[Records of spatial relationships]
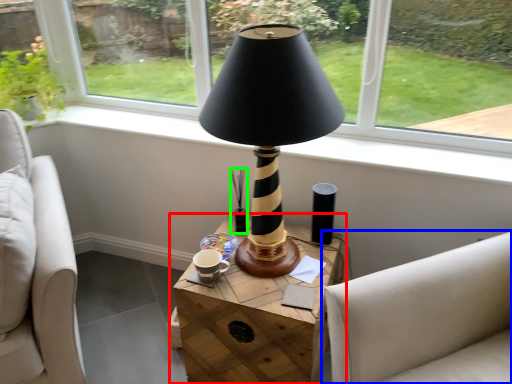
Question: Which object is positioned farthest from table (highlighted by a red box)? Select from studio couch (highlighted by a blue box) and candle holder (highlighted by a green box).

Choices:
 (A) studio couch
 (B) candle holder

Answer: (B)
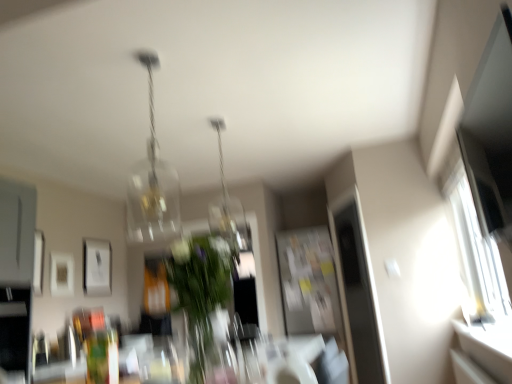
Question: Which direction should I rotate to look at translucent glass chandelier at upper center, which ranks as the 1th lamp in left-to-right order?

Choices:
 (A) left
 (B) right

Answer: (A)

Question: Which direction should I rotate to look at clear glass pendant light at center, which ranks as the second lamp in left-to-right order, — up or down?

Choices:
 (A) down
 (B) up

Answer: (B)

Question: Is white matte picture frame at upper left, the 1th picture frame viewed from the right, facing towards translucent glass chandelier at upper center, positioned as the 2th lamp in right-to-left order?

Choices:
 (A) yes
 (B) no

Answer: (B)

Question: Is white matte picture frame at upper left, arranged as the third picture frame when viewed from the front, facing away from translucent glass chandelier at upper center, positioned as the first lamp in front-to-back order?

Choices:
 (A) no
 (B) yes

Answer: (A)

Question: From a real-world perspective, is white matte picture frame at upper left, the third picture frame viewed from the left, under translucent glass chandelier at upper center, which appears as the 2th lamp when viewed from the back?

Choices:
 (A) yes
 (B) no

Answer: (A)

Question: Considering the relative sizes of white matte picture frame at upper left, the third picture frame viewed from the left, and translucent glass chandelier at upper center, which appears as the 2th lamp when viewed from the back, in the image provided, is white matte picture frame at upper left, the third picture frame viewed from the left, bigger than translucent glass chandelier at upper center, which appears as the 2th lamp when viewed from the back,?

Choices:
 (A) yes
 (B) no

Answer: (B)

Question: Does white matte picture frame at upper left, the 1th picture frame when ordered from back to front, have a lesser width compared to translucent glass chandelier at upper center, positioned as the 2th lamp in right-to-left order?

Choices:
 (A) no
 (B) yes

Answer: (B)

Question: Would you say translucent glass chandelier at upper center, which ranks as the 1th lamp in left-to-right order, is part of white matte picture frame at upper left, the 1th picture frame viewed from the right,'s contents?

Choices:
 (A) no
 (B) yes

Answer: (A)

Question: Is white matte picture frame at upper left, the 1th picture frame viewed from the right, wider than matte white picture frame at left, which is counted as the first picture frame, starting from the left?

Choices:
 (A) yes
 (B) no

Answer: (A)

Question: From the image's perspective, is white matte picture frame at upper left, arranged as the third picture frame when viewed from the front, on matte white picture frame at left, the first picture frame from the front?

Choices:
 (A) yes
 (B) no

Answer: (B)

Question: Considering the relative positions of white matte picture frame at upper left, the 1th picture frame when ordered from back to front, and matte white picture frame at left, the first picture frame from the front, in the image provided, is white matte picture frame at upper left, the 1th picture frame when ordered from back to front, in front of matte white picture frame at left, the first picture frame from the front,?

Choices:
 (A) yes
 (B) no

Answer: (B)

Question: Does white matte picture frame at upper left, arranged as the third picture frame when viewed from the front, have a lesser height compared to matte white picture frame at left, the third picture frame when ordered from right to left?

Choices:
 (A) no
 (B) yes

Answer: (A)

Question: Is white matte picture frame at upper left, the 1th picture frame when ordered from back to front, turned away from matte white picture frame at left, the first picture frame from the front?

Choices:
 (A) yes
 (B) no

Answer: (B)

Question: Is white matte picture frame at upper left, the third picture frame viewed from the left, facing towards matte white picture frame at left, the first picture frame from the front?

Choices:
 (A) no
 (B) yes

Answer: (A)

Question: Is the depth of translucent glass chandelier at upper center, which appears as the 2th lamp when viewed from the back, less than that of clear glass pendant light at center, placed as the first lamp when sorted from right to left?

Choices:
 (A) no
 (B) yes

Answer: (B)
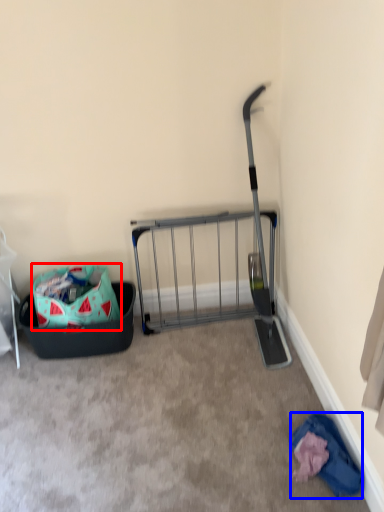
Question: Which object appears farthest to the camera in this image, bag (highlighted by a red box) or clothing (highlighted by a blue box)?

Choices:
 (A) bag
 (B) clothing

Answer: (A)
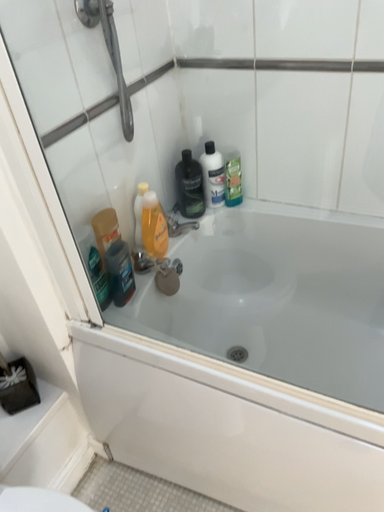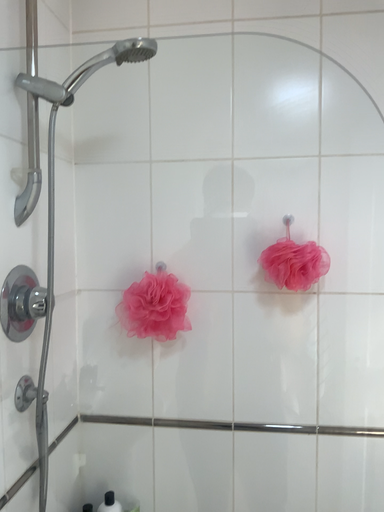
Question: Which way did the camera rotate in the video?

Choices:
 (A) rotated upward
 (B) rotated downward

Answer: (A)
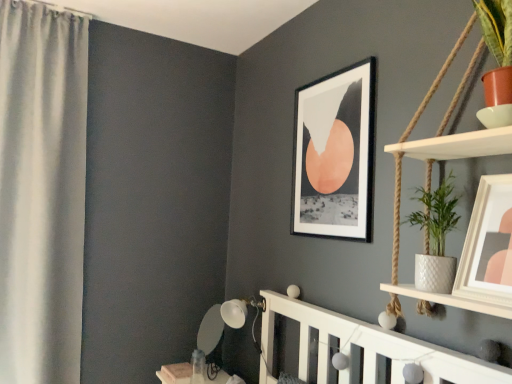
Question: From a real-world perspective, is white textured pot at right physically below matte white picture frame at upper right, the first picture frame viewed from the right?

Choices:
 (A) no
 (B) yes

Answer: (A)

Question: Is white textured pot at right directly adjacent to matte white picture frame at upper right, the 2th picture frame from the left?

Choices:
 (A) no
 (B) yes

Answer: (A)

Question: Considering the relative sizes of white textured pot at right and matte white picture frame at upper right, which appears as the first picture frame when viewed from the front, in the image provided, is white textured pot at right wider than matte white picture frame at upper right, which appears as the first picture frame when viewed from the front,?

Choices:
 (A) yes
 (B) no

Answer: (A)

Question: Considering the relative sizes of white textured pot at right and matte white picture frame at upper right, which appears as the first picture frame when viewed from the front, in the image provided, is white textured pot at right bigger than matte white picture frame at upper right, which appears as the first picture frame when viewed from the front,?

Choices:
 (A) yes
 (B) no

Answer: (A)

Question: Does white textured pot at right have a lesser width compared to matte white picture frame at upper right, the second picture frame from the back?

Choices:
 (A) no
 (B) yes

Answer: (A)

Question: In terms of height, does matte white picture frame at upper right, the second picture frame from the back, look taller or shorter compared to white textured pot at right?

Choices:
 (A) tall
 (B) short

Answer: (B)

Question: From the image's perspective, relative to white textured pot at right, is matte white picture frame at upper right, the 2th picture frame from the left, above or below?

Choices:
 (A) below
 (B) above

Answer: (A)

Question: From a real-world perspective, is matte white picture frame at upper right, the 2th picture frame from the left, above or below white textured pot at right?

Choices:
 (A) above
 (B) below

Answer: (B)

Question: Considering their positions, is matte white picture frame at upper right, the second picture frame from the back, located in front of or behind white textured pot at right?

Choices:
 (A) behind
 (B) front

Answer: (B)

Question: Considering the positions of matte white picture frame at upper right, the first picture frame viewed from the right, and black matte picture frame at upper center, which is the second picture frame from right to left, in the image, is matte white picture frame at upper right, the first picture frame viewed from the right, taller or shorter than black matte picture frame at upper center, which is the second picture frame from right to left,?

Choices:
 (A) short
 (B) tall

Answer: (A)

Question: From the image's perspective, is matte white picture frame at upper right, the first picture frame viewed from the right, above or below black matte picture frame at upper center, which appears as the second picture frame when viewed from the front?

Choices:
 (A) below
 (B) above

Answer: (A)

Question: Is matte white picture frame at upper right, the 2th picture frame from the left, bigger or smaller than black matte picture frame at upper center, which is the second picture frame from right to left?

Choices:
 (A) small
 (B) big

Answer: (A)

Question: Visually, is matte white picture frame at upper right, the first picture frame viewed from the right, positioned to the left or to the right of black matte picture frame at upper center, acting as the first picture frame starting from the back?

Choices:
 (A) right
 (B) left

Answer: (A)

Question: Visually, is white fabric curtain at left positioned to the left or to the right of black matte picture frame at upper center, acting as the first picture frame starting from the left?

Choices:
 (A) left
 (B) right

Answer: (A)

Question: Is point (28, 107) closer or farther from the camera than point (343, 129)?

Choices:
 (A) closer
 (B) farther

Answer: (B)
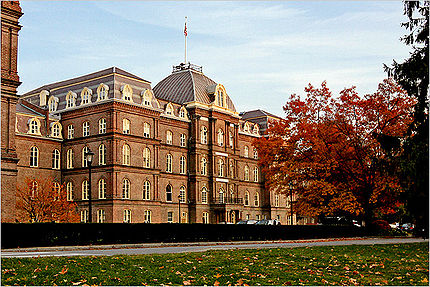
The image size is (430, 287). Find the location of `window`. window is located at coordinates (169, 166).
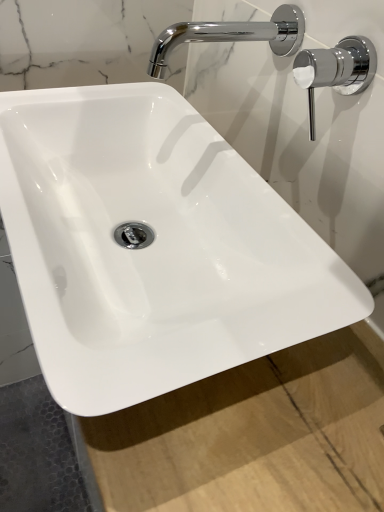
Question: From the image's perspective, would you say chrome/metallic faucet at upper right is positioned over chrome/metallic faucet at upper right?

Choices:
 (A) yes
 (B) no

Answer: (B)

Question: Considering the relative sizes of chrome/metallic faucet at upper right and chrome/metallic faucet at upper right in the image provided, is chrome/metallic faucet at upper right taller than chrome/metallic faucet at upper right?

Choices:
 (A) yes
 (B) no

Answer: (B)

Question: Is chrome/metallic faucet at upper right positioned with its back to chrome/metallic faucet at upper right?

Choices:
 (A) no
 (B) yes

Answer: (A)

Question: Does chrome/metallic faucet at upper right turn towards chrome/metallic faucet at upper right?

Choices:
 (A) yes
 (B) no

Answer: (B)

Question: Does chrome/metallic faucet at upper right have a lesser width compared to chrome/metallic faucet at upper right?

Choices:
 (A) no
 (B) yes

Answer: (B)

Question: From a real-world perspective, is chrome/metallic faucet at upper right over chrome/metallic faucet at upper right?

Choices:
 (A) yes
 (B) no

Answer: (B)

Question: Does chrome/metallic faucet at upper right appear on the left side of chrome/metallic faucet at upper right?

Choices:
 (A) yes
 (B) no

Answer: (A)

Question: Is the depth of chrome/metallic faucet at upper right greater than that of chrome/metallic faucet at upper right?

Choices:
 (A) no
 (B) yes

Answer: (B)

Question: Are chrome/metallic faucet at upper right and chrome/metallic faucet at upper right located far from each other?

Choices:
 (A) no
 (B) yes

Answer: (A)

Question: Considering the relative positions of chrome/metallic faucet at upper right and chrome/metallic faucet at upper right in the image provided, is chrome/metallic faucet at upper right in front of chrome/metallic faucet at upper right?

Choices:
 (A) no
 (B) yes

Answer: (A)

Question: Would you say chrome/metallic faucet at upper right is outside chrome/metallic faucet at upper right?

Choices:
 (A) no
 (B) yes

Answer: (B)

Question: From the image's perspective, is chrome/metallic faucet at upper right on chrome/metallic faucet at upper right?

Choices:
 (A) yes
 (B) no

Answer: (A)

Question: In terms of width, does chrome/metallic faucet at upper right look wider or thinner when compared to chrome/metallic faucet at upper right?

Choices:
 (A) thin
 (B) wide

Answer: (A)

SET TASK: Copy the lines word for word, beginning at the start of the records and stopping after the line that contains "Question: Which direction should I rotate to look at translucent". Leave the pictures out of your copy.

OUTPUT OF THE EXERCISE:
Question: Which object is positioned farthest from table (highlighted by a red box)? Select from studio couch (highlighted by a blue box) and candle holder (highlighted by a green box).

Choices:
 (A) studio couch
 (B) candle holder

Answer: (B)
Question: Which direction should I rotate to look at translucent glass chandelier at upper center, which ranks as the 1th lamp in left-to-right order?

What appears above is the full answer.